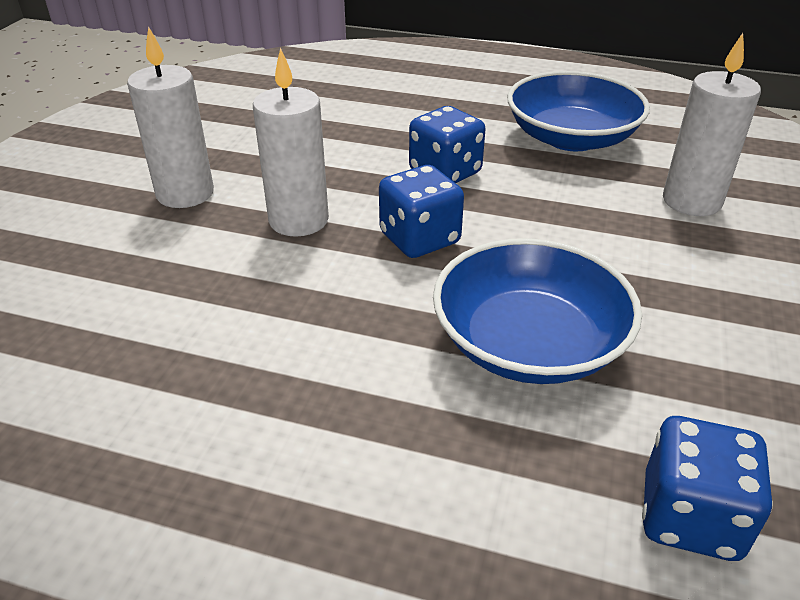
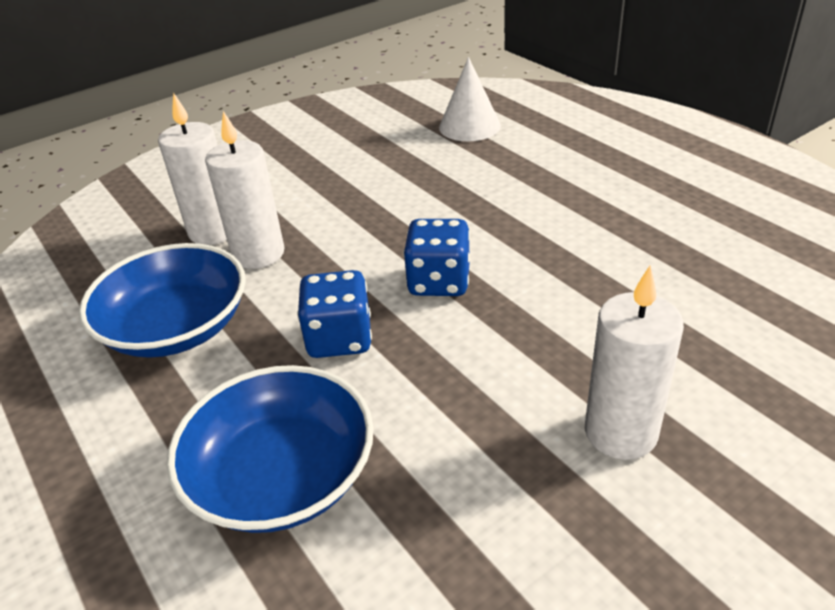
camera: 140 degrees left, 0 degrees up
(298, 220) = (522, 342): white candle -> white candle (258, 254)
(529, 343) = (451, 195): blue bowl -> blue bowl (282, 476)
(690, 517) = (469, 126): blue dice -> white cone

====================

Give back the full listing above word for word, and let no picture through.

camera: 140 degrees left, 0 degrees up
(298, 220) = (522, 342): white candle -> white candle (258, 254)
(529, 343) = (451, 195): blue bowl -> blue bowl (282, 476)
(690, 517) = (469, 126): blue dice -> white cone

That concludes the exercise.